▶ Work to be completed
Search the records that follow and extract every line containing the string "black".

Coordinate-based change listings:
··········

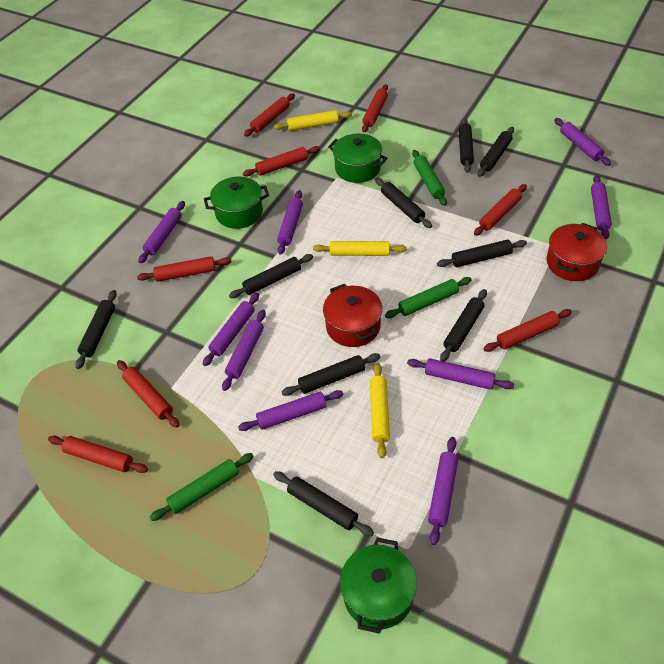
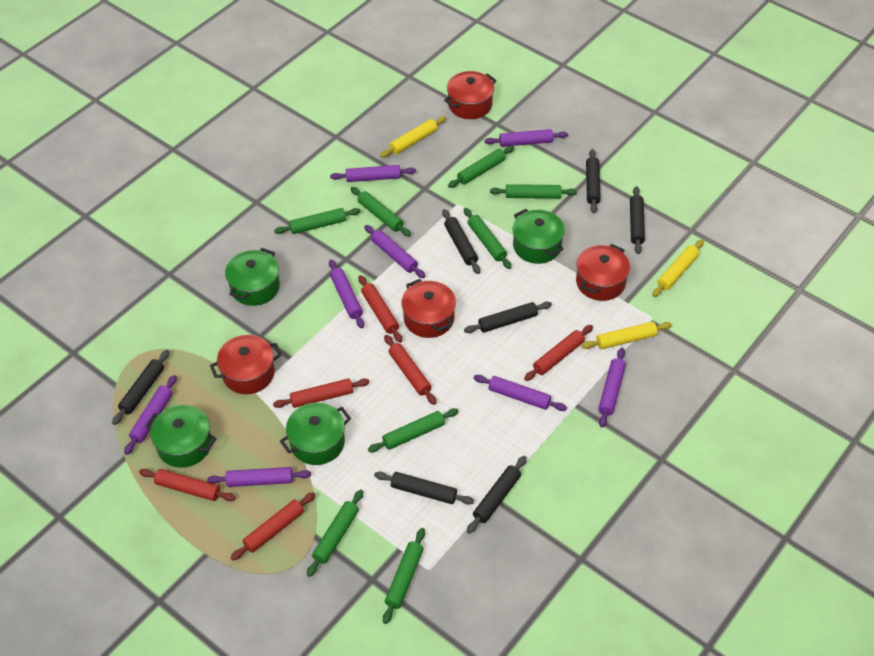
black rolling pin: 9 -> 7
green pot: 3 -> 4
green rolling pin: 3 -> 8
purple rolling pin: 9 -> 8
red pot: 2 -> 4
red rolling pin: 8 -> 6

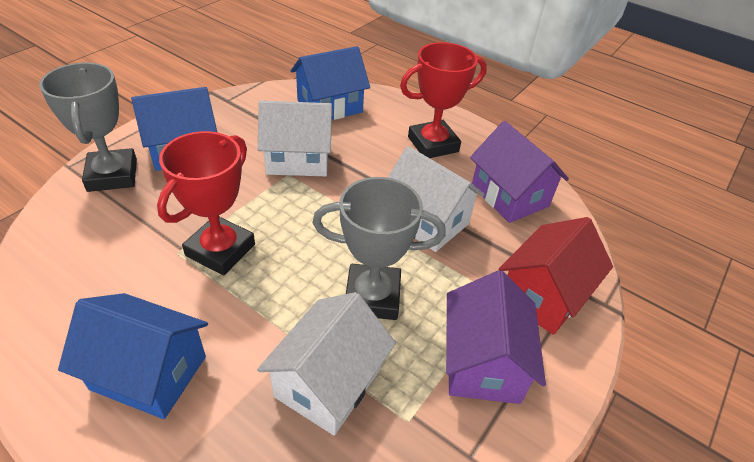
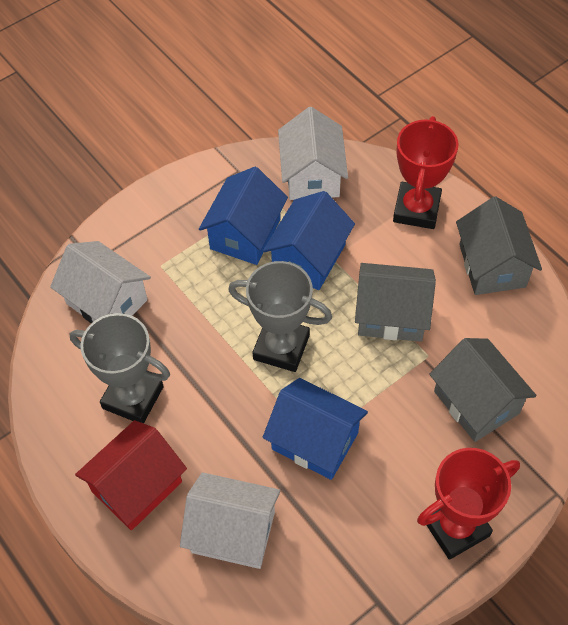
grey house: 0 -> 3
purple house: 2 -> 0

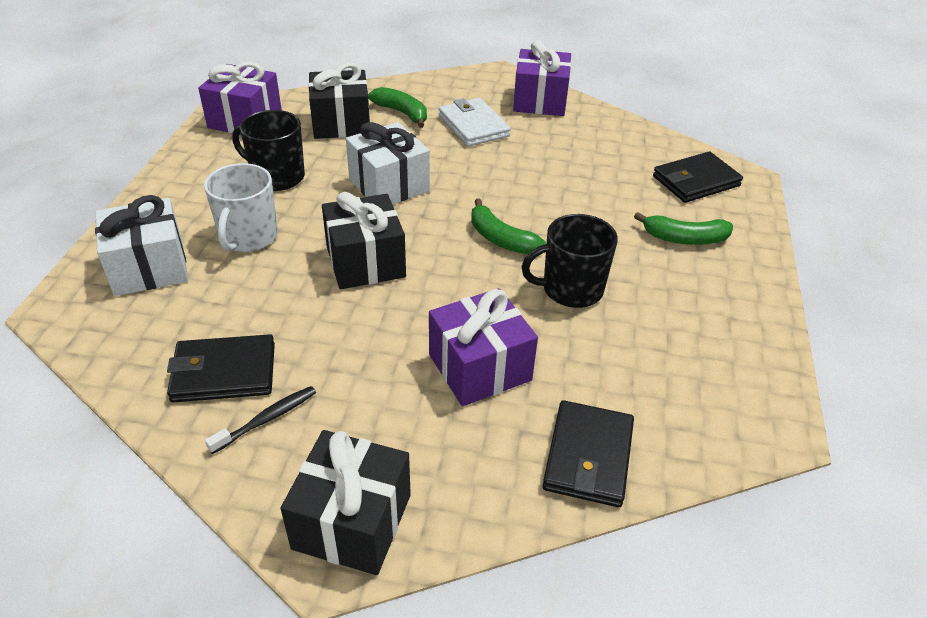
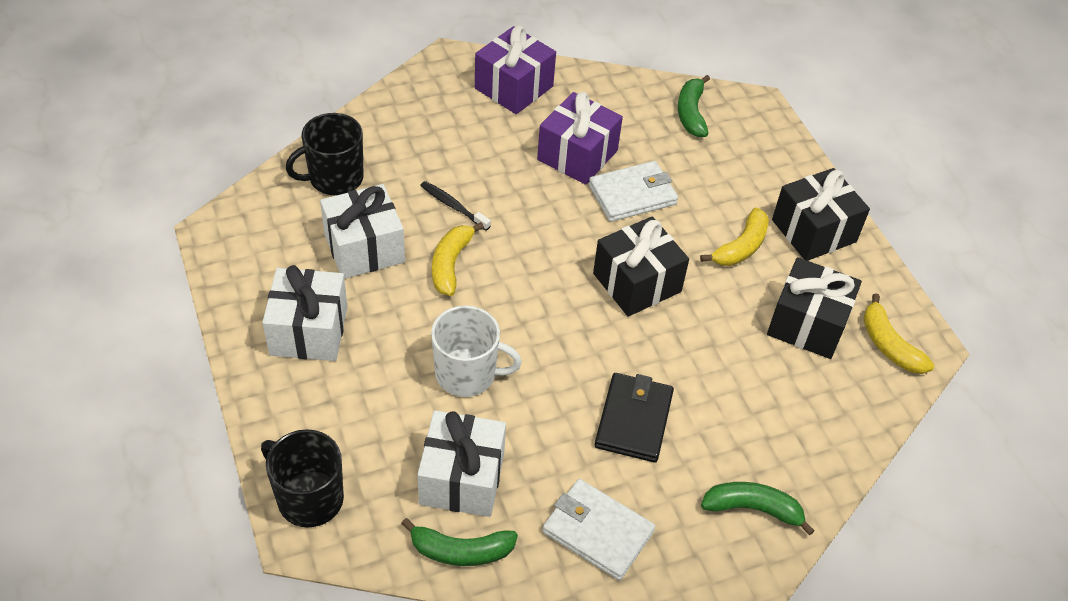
black wallet: 3 -> 1
purple gift: 3 -> 2
white gift: 2 -> 3
white wallet: 1 -> 2
yellow banana: 0 -> 3

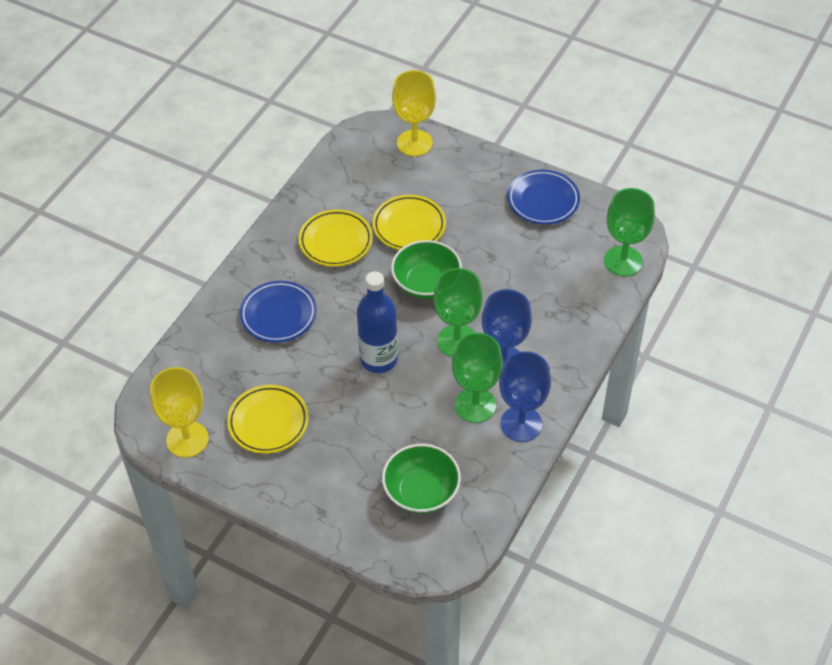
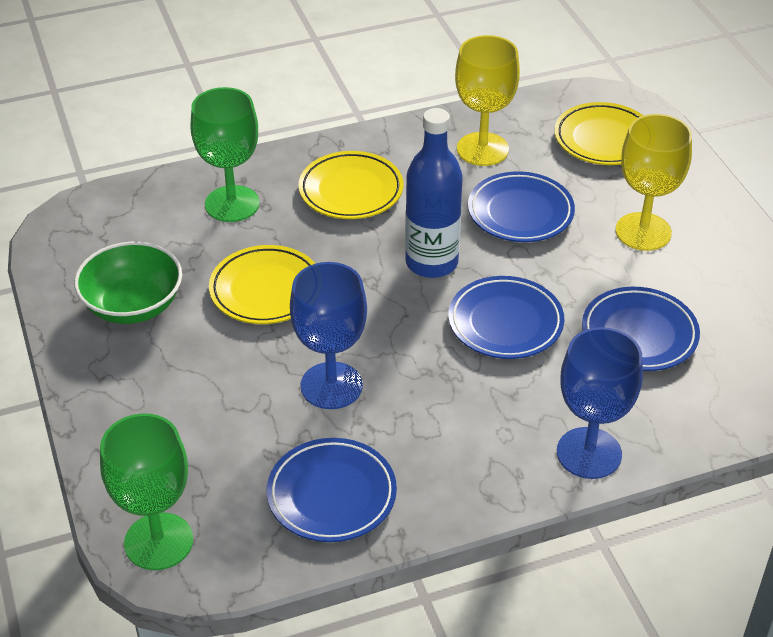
blue plate: 2 -> 4
green bowl: 2 -> 1
green goblet: 3 -> 2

··········

▶ Answer for this exercise
black rolling pin: 9 -> 7
black wallet: 3 -> 1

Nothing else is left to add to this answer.